■ WHAT THE TASK ASKS:
Copy exactly the lines from the start of the data below through the one that carries "SERVO2 pin PWM: D3 -> D2", and only those.

■ ■ ■ ■ ■

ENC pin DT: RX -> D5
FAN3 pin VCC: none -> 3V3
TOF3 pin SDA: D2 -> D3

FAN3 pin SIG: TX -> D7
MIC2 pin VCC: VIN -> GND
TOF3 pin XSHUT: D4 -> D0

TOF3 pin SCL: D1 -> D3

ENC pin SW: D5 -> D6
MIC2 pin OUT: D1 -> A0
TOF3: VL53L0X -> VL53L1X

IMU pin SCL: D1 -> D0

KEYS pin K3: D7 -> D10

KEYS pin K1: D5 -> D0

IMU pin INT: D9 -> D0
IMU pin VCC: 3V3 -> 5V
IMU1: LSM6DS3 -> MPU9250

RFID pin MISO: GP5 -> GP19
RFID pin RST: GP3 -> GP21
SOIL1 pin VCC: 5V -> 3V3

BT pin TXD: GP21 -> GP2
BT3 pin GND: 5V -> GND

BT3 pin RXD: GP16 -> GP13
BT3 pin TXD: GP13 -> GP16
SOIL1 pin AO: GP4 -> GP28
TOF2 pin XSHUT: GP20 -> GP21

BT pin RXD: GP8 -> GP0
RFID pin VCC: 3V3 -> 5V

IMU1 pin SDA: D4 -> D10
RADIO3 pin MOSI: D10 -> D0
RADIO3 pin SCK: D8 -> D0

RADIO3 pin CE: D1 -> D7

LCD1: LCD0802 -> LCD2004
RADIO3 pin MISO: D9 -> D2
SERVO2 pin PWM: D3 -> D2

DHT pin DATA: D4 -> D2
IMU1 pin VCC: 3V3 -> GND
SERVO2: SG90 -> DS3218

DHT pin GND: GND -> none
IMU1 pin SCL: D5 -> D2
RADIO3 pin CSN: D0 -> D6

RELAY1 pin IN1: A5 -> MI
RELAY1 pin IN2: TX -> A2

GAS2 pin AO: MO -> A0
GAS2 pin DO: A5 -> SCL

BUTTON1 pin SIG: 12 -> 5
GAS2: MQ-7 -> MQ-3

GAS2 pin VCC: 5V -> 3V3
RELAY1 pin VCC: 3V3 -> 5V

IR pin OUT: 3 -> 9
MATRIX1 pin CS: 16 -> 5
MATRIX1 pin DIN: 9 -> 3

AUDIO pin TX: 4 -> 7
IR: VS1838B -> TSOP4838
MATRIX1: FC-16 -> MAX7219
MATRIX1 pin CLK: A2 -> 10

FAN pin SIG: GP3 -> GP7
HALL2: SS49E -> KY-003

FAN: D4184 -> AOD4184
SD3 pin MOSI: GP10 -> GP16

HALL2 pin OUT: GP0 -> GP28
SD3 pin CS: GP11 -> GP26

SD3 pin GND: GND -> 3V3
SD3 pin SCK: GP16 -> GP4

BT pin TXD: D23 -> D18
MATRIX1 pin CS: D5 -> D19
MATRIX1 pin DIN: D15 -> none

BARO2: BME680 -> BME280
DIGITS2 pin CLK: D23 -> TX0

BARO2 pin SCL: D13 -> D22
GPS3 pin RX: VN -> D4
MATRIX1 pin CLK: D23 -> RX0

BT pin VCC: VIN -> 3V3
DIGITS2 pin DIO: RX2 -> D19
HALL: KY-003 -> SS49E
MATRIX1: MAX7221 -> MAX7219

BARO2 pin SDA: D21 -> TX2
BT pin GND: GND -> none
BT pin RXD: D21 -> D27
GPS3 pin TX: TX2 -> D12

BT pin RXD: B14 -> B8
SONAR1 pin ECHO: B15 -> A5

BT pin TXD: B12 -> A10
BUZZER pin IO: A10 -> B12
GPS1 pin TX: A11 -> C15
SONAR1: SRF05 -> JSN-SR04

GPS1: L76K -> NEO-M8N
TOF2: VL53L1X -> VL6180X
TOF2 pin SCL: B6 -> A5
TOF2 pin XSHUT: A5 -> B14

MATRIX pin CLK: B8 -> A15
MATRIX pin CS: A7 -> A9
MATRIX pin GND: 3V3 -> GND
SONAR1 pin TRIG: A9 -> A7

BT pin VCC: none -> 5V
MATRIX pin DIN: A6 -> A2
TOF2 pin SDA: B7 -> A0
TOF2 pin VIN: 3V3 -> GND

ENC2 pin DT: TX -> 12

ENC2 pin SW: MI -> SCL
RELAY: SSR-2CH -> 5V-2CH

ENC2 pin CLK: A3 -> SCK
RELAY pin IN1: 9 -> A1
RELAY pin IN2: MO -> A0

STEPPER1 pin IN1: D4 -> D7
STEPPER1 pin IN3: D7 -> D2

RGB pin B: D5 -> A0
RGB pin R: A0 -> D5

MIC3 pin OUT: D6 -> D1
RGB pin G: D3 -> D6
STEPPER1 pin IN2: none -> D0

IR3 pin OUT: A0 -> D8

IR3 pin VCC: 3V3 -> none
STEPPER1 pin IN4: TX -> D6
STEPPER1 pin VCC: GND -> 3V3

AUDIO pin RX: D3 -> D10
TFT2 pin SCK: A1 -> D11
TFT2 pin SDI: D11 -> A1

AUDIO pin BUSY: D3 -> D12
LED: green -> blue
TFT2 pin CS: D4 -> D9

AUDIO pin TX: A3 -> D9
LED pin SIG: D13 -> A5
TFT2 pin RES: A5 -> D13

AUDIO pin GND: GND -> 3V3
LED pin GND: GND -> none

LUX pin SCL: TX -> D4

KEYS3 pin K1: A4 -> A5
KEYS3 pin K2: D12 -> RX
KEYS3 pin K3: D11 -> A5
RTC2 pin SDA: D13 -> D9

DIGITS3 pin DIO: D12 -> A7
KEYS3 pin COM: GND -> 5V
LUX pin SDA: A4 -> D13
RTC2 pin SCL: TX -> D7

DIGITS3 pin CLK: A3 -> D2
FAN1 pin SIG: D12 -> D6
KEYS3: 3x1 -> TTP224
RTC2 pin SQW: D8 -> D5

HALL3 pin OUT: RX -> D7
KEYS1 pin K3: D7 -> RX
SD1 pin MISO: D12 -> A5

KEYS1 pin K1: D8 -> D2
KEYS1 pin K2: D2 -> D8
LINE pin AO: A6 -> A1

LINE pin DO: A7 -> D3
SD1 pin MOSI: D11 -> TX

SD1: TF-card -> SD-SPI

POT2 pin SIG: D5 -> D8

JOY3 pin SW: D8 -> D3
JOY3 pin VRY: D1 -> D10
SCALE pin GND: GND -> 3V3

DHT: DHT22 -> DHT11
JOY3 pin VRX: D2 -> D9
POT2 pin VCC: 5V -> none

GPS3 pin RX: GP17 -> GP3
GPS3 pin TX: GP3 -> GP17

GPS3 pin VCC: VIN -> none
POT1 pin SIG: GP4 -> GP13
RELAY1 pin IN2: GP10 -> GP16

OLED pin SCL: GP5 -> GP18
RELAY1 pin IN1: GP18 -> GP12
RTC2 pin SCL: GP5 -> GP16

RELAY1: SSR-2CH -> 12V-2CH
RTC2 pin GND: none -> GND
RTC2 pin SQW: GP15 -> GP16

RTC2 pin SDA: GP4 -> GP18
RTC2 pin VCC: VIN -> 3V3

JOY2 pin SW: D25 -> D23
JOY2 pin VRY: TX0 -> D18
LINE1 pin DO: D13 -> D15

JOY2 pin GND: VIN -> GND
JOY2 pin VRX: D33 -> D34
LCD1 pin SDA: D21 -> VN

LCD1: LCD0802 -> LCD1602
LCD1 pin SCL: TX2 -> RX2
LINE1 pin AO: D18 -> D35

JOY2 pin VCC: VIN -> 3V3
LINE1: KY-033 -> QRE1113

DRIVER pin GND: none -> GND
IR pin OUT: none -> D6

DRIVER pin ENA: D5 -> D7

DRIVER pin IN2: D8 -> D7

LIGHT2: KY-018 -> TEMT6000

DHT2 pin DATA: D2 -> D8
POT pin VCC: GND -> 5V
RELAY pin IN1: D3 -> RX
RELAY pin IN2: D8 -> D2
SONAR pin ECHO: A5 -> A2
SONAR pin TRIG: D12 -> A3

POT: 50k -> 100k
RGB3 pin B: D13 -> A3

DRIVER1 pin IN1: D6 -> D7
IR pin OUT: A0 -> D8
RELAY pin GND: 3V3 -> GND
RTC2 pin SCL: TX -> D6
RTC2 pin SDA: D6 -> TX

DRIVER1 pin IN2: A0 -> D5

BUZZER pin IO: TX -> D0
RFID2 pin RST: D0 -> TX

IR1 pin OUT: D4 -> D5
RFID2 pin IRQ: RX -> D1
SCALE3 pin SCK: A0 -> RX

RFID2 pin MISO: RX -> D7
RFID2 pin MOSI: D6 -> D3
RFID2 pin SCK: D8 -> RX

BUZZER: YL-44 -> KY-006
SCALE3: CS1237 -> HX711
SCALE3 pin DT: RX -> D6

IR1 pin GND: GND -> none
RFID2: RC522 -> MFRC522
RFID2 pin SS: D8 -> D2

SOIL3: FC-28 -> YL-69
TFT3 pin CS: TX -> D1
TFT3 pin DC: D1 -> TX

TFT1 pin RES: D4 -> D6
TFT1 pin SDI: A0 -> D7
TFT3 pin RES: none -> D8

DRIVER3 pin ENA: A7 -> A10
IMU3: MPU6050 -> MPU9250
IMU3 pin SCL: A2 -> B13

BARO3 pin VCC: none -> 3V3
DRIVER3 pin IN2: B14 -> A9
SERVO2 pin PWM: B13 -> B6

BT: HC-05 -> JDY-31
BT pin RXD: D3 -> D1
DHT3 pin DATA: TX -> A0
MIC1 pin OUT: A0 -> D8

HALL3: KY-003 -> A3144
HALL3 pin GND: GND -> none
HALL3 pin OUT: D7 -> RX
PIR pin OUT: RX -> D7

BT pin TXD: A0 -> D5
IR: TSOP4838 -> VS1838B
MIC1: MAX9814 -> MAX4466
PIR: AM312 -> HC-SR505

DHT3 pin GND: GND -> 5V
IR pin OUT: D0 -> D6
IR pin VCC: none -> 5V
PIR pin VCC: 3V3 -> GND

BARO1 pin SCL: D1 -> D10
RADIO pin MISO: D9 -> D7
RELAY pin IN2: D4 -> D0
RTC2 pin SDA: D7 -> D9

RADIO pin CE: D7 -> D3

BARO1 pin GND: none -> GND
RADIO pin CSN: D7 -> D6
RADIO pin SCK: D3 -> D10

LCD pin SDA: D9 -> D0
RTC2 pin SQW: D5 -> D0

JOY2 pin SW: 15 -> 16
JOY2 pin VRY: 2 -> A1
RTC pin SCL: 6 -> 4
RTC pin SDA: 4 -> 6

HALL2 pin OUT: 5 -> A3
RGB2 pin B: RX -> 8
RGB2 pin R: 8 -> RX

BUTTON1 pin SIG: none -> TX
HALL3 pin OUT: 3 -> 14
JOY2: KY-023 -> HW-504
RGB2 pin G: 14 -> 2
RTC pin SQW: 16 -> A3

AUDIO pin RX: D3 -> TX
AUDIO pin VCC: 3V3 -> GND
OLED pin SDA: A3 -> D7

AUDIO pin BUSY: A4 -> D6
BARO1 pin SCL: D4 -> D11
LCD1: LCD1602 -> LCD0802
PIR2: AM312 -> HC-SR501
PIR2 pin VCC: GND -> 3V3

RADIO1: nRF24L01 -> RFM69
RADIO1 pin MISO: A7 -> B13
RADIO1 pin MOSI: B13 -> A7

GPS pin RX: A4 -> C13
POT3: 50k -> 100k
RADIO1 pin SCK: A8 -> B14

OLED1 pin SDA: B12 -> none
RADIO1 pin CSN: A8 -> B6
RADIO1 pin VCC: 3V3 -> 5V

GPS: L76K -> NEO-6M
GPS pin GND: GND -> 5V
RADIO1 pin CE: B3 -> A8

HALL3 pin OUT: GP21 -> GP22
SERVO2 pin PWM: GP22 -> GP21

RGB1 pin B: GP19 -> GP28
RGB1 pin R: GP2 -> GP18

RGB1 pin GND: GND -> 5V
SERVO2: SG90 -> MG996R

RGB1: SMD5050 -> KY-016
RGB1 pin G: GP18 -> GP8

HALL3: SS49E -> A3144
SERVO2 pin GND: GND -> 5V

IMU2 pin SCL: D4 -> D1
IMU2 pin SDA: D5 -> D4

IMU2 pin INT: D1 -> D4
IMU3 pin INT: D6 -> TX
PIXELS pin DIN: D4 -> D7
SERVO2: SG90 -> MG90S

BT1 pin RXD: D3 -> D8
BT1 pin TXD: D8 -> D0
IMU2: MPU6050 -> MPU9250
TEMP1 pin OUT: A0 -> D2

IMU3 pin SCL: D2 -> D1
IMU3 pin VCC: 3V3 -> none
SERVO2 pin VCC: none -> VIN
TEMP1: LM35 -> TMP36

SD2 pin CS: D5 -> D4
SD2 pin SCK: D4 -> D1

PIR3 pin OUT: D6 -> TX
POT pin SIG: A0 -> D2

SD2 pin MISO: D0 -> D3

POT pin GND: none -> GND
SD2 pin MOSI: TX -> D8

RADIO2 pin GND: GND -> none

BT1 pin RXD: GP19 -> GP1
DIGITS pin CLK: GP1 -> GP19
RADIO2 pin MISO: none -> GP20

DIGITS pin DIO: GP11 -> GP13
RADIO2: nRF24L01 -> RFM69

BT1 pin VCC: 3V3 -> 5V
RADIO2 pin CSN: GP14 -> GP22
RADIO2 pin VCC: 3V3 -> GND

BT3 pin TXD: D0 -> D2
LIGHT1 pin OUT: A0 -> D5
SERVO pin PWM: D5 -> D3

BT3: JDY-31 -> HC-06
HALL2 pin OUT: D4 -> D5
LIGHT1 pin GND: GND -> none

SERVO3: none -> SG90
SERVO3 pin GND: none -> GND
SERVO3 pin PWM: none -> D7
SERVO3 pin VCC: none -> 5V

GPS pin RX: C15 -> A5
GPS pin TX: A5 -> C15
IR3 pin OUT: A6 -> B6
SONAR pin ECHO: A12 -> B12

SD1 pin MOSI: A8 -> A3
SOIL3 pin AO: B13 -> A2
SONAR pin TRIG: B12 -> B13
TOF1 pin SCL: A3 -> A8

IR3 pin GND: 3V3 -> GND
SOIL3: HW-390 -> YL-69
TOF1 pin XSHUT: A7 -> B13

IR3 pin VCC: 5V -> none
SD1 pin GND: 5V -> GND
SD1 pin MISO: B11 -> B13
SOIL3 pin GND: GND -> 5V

■ ■ ■ ■ ■

■ COMPLETED EXERCISE:
ENC pin DT: RX -> D5
FAN3 pin VCC: none -> 3V3
TOF3 pin SDA: D2 -> D3

FAN3 pin SIG: TX -> D7
MIC2 pin VCC: VIN -> GND
TOF3 pin XSHUT: D4 -> D0

TOF3 pin SCL: D1 -> D3

ENC pin SW: D5 -> D6
MIC2 pin OUT: D1 -> A0
TOF3: VL53L0X -> VL53L1X

IMU pin SCL: D1 -> D0

KEYS pin K3: D7 -> D10

KEYS pin K1: D5 -> D0

IMU pin INT: D9 -> D0
IMU pin VCC: 3V3 -> 5V
IMU1: LSM6DS3 -> MPU9250

RFID pin MISO: GP5 -> GP19
RFID pin RST: GP3 -> GP21
SOIL1 pin VCC: 5V -> 3V3

BT pin TXD: GP21 -> GP2
BT3 pin GND: 5V -> GND

BT3 pin RXD: GP16 -> GP13
BT3 pin TXD: GP13 -> GP16
SOIL1 pin AO: GP4 -> GP28
TOF2 pin XSHUT: GP20 -> GP21

BT pin RXD: GP8 -> GP0
RFID pin VCC: 3V3 -> 5V

IMU1 pin SDA: D4 -> D10
RADIO3 pin MOSI: D10 -> D0
RADIO3 pin SCK: D8 -> D0

RADIO3 pin CE: D1 -> D7

LCD1: LCD0802 -> LCD2004
RADIO3 pin MISO: D9 -> D2
SERVO2 pin PWM: D3 -> D2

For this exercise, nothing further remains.